▶ **Action item**: Scan the entries below for the word "sHammer", then copy each line that holds it.
--*--
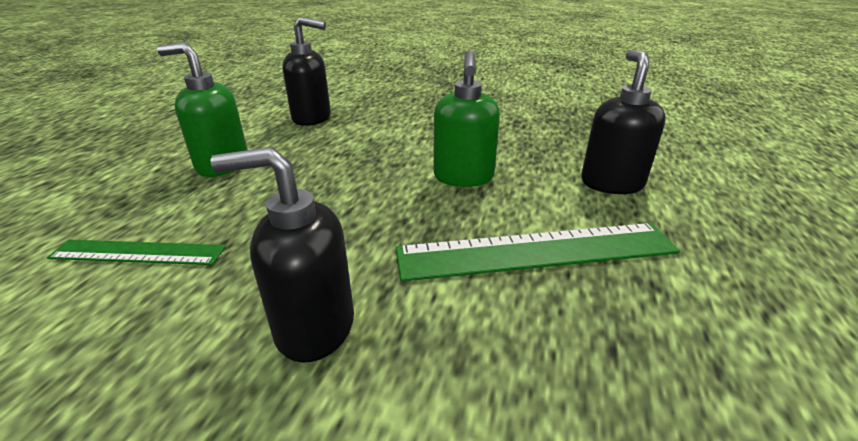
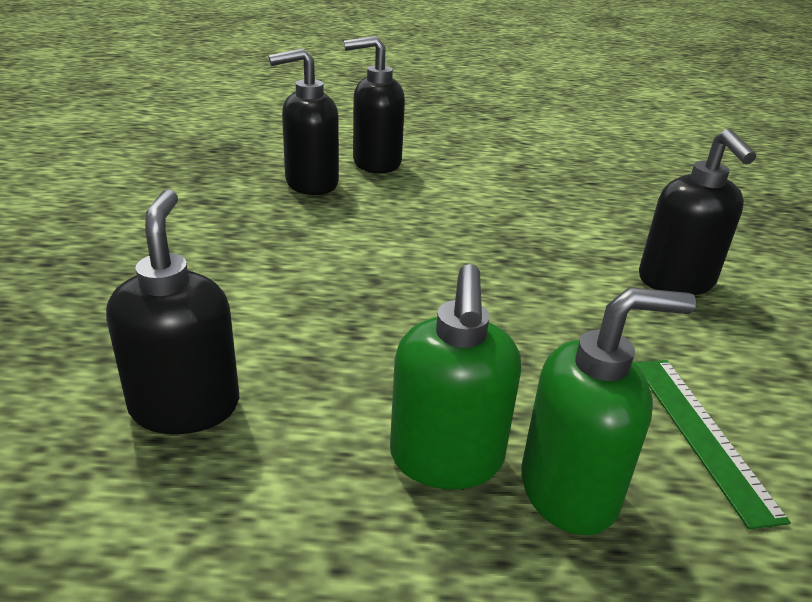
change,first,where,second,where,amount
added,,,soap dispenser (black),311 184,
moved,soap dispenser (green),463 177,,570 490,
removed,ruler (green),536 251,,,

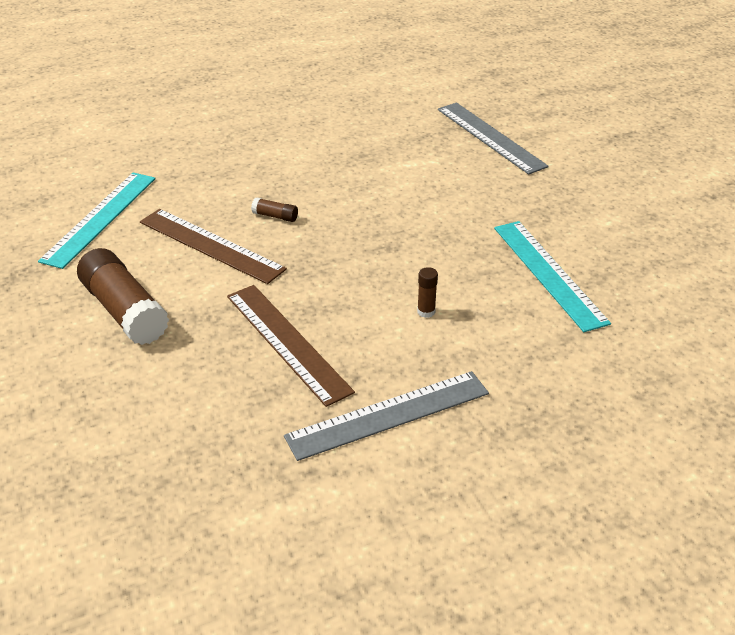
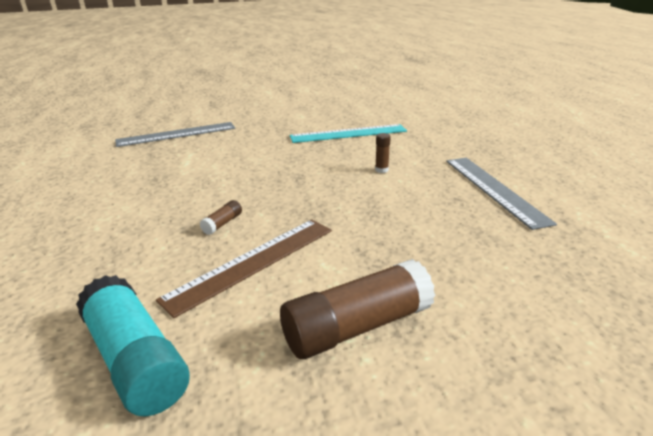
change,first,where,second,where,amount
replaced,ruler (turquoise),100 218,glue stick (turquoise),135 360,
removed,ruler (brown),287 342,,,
--*--
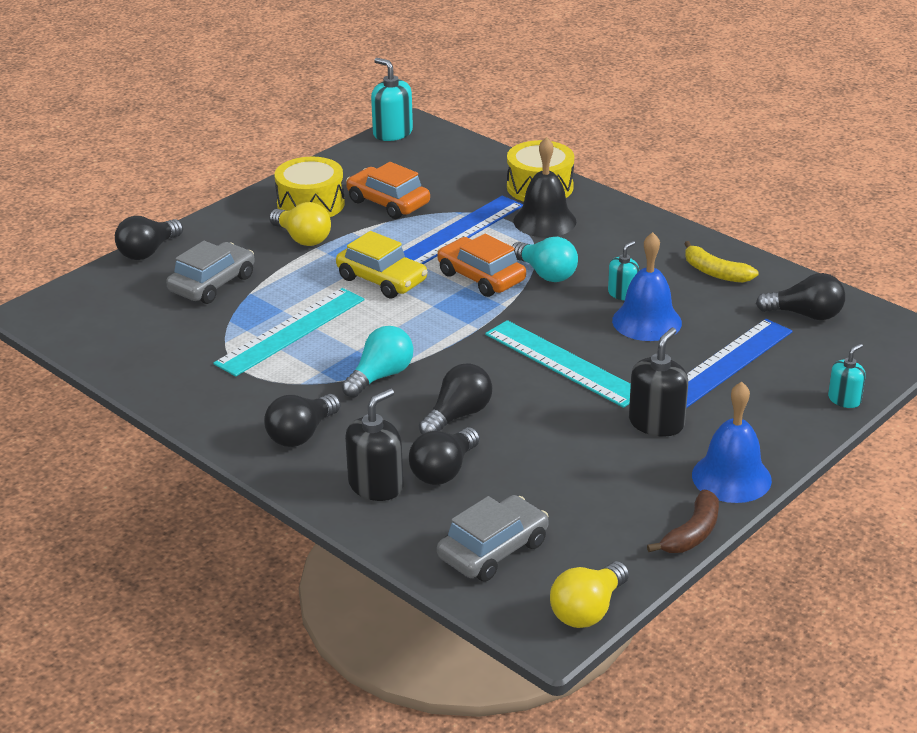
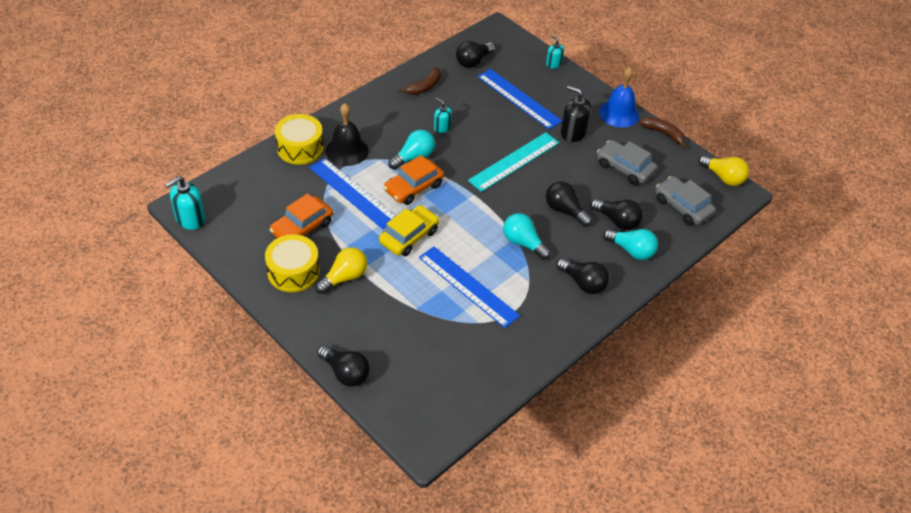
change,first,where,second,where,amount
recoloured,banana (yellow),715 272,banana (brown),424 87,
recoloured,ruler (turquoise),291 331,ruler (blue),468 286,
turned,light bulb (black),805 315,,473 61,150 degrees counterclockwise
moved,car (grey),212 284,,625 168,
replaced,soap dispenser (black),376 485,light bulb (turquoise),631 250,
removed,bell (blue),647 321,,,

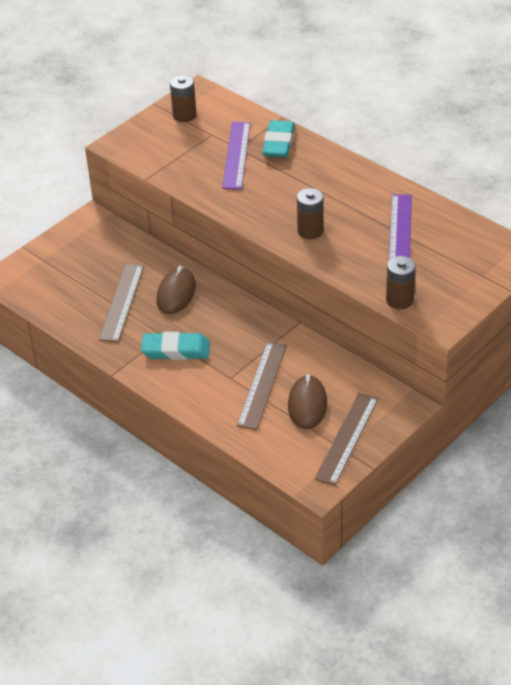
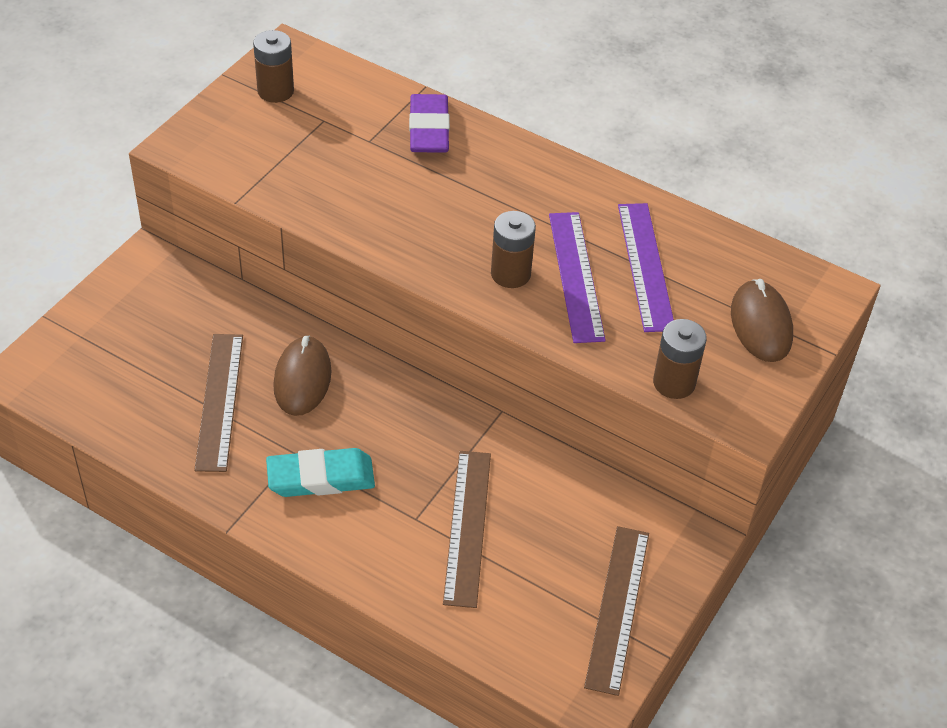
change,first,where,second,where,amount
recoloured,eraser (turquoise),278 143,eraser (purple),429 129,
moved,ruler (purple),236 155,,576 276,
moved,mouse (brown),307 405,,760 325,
--*--
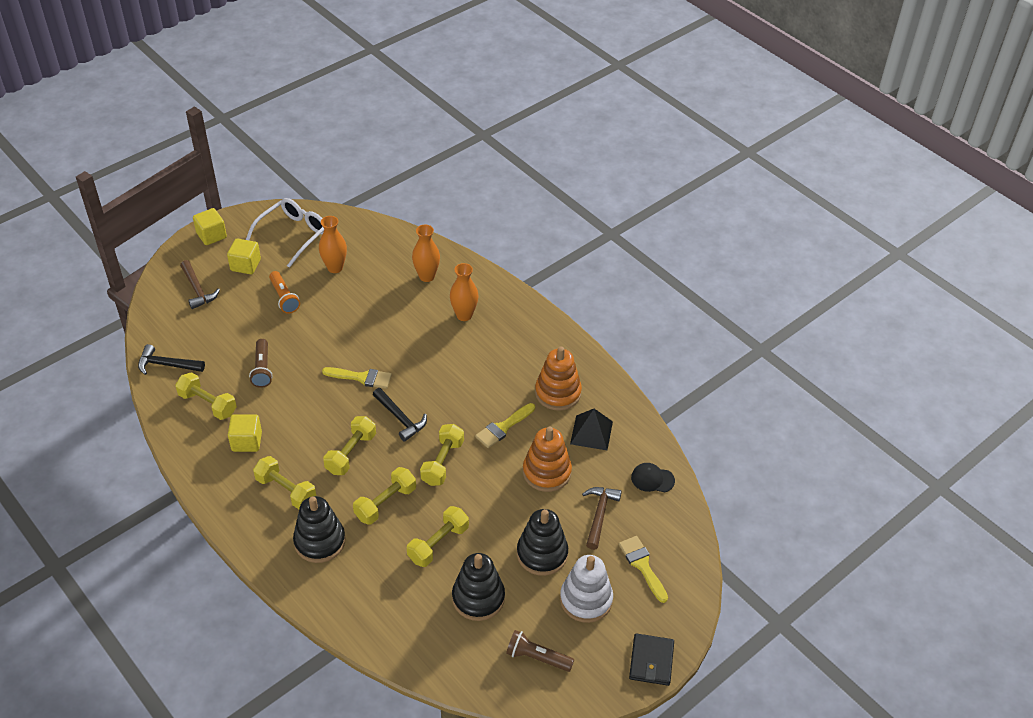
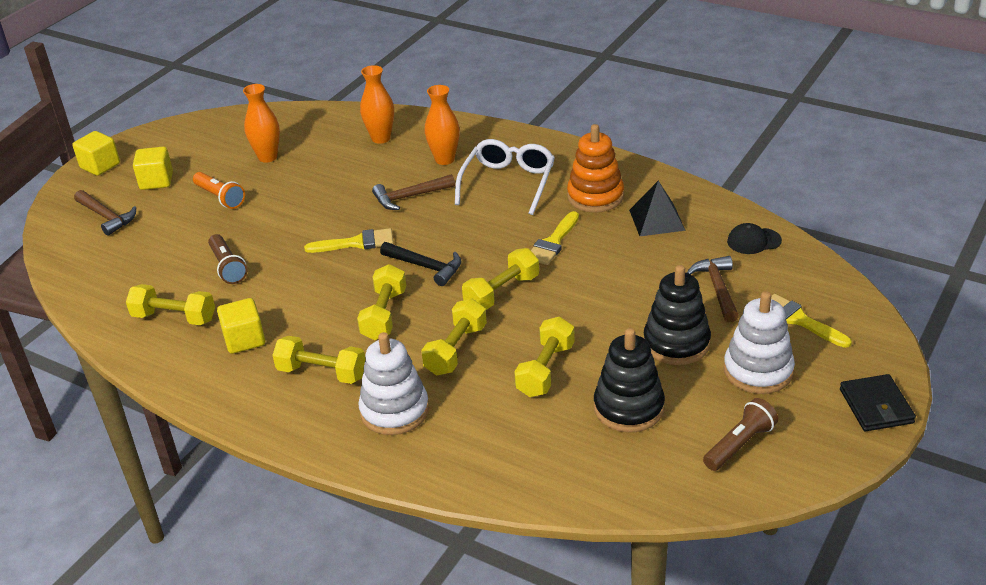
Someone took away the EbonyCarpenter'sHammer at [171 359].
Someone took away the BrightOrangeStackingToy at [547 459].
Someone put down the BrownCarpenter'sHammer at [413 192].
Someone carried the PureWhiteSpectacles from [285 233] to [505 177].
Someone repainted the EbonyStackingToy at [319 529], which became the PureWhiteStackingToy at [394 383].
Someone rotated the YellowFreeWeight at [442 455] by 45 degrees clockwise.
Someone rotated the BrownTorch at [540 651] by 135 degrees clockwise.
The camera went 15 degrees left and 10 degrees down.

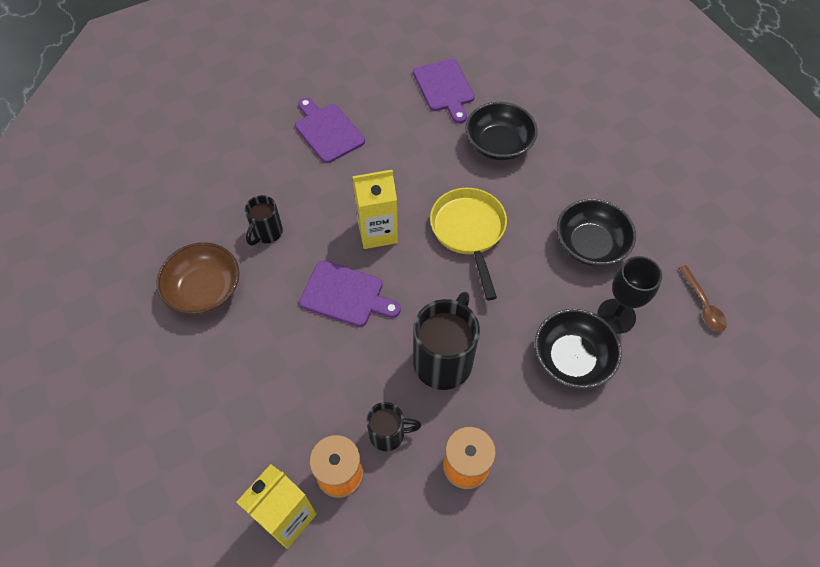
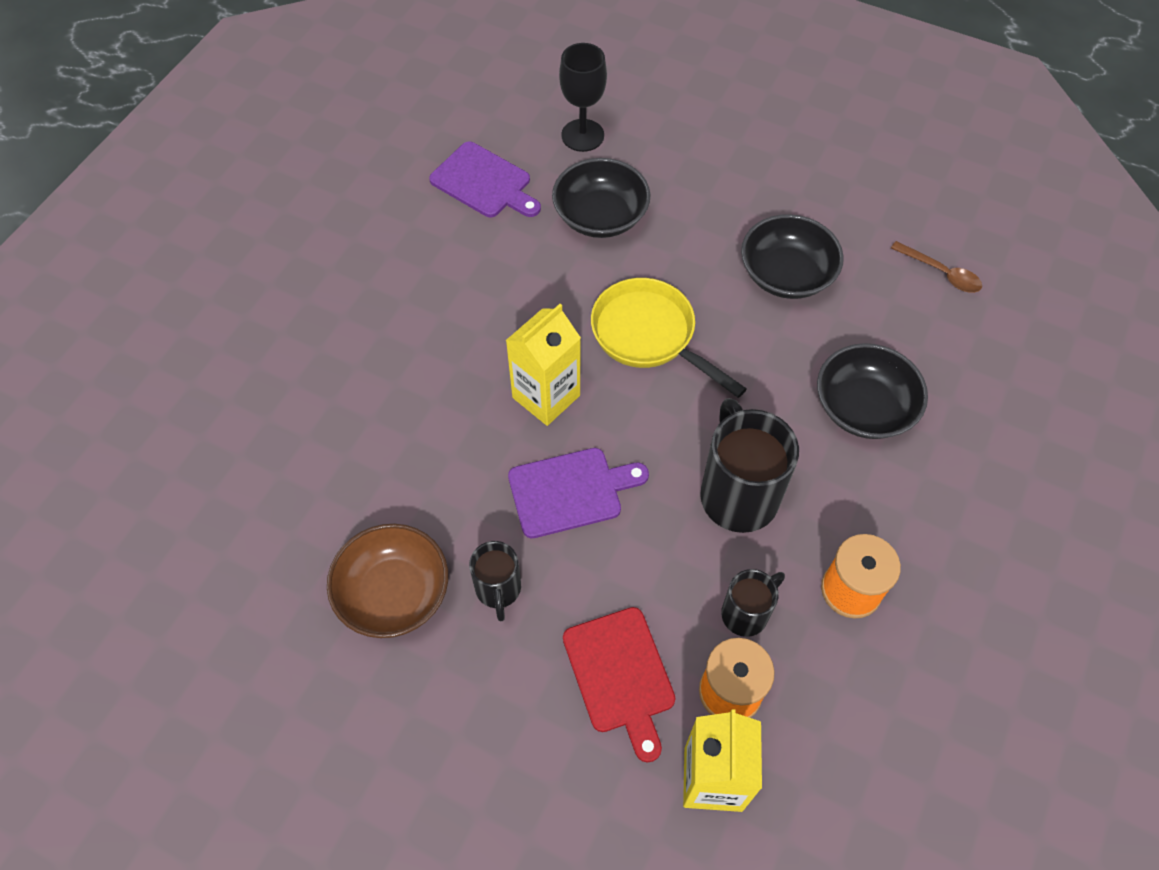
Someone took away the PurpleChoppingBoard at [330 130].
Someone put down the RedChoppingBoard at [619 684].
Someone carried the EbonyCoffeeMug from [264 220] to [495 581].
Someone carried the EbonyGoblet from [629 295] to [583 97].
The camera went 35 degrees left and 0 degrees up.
--*--
▶ **Response area**:
Someone took away the EbonyCarpenter'sHammer at [171 359].
Someone put down the BrownCarpenter'sHammer at [413 192].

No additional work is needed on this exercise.